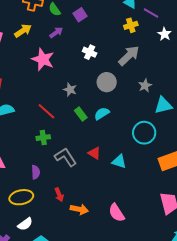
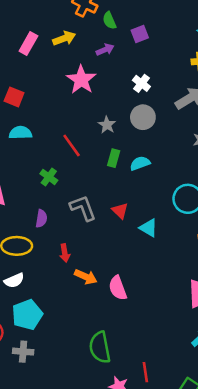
gray circle: (107, 82) -> (143, 117), moved
green rectangle: (81, 114) -> (114, 158), turned 40
green cross: (43, 138) -> (49, 177), moved, turned 32
pink semicircle: (117, 213) -> (118, 288), moved

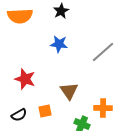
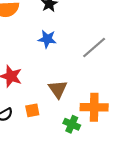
orange cross: (103, 108) -> (94, 107), size x1.4

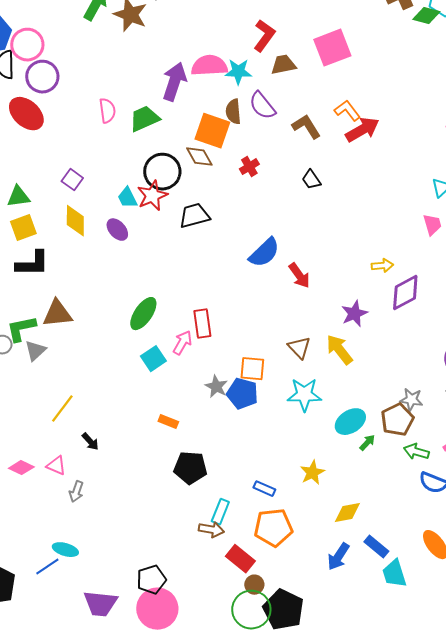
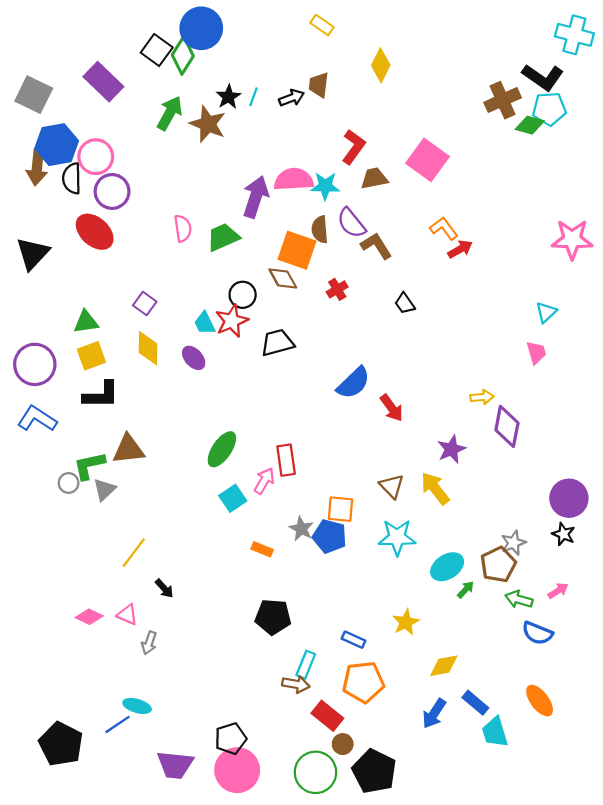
pink square: (332, 48) -> (428, 160), turned -33
brown L-shape: (306, 127) -> (376, 246), moved
red arrow: (362, 130) -> (460, 249), size x0.7
black circle: (162, 172) -> (243, 295), size x0.7
purple diamond: (405, 293) -> (507, 426), turned -51
gray star: (411, 400) -> (513, 543), turned -30
orange rectangle: (168, 422) -> (262, 549), moved
green circle: (251, 610) -> (315, 772), moved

Work instructions> Everything from the line holding "gray star: (411, 400)" through the final line of the material must be given again exactly, and nothing outside that stretch.

Answer below>
gray star: (411, 400) -> (513, 543), turned -30
orange rectangle: (168, 422) -> (262, 549), moved
green circle: (251, 610) -> (315, 772), moved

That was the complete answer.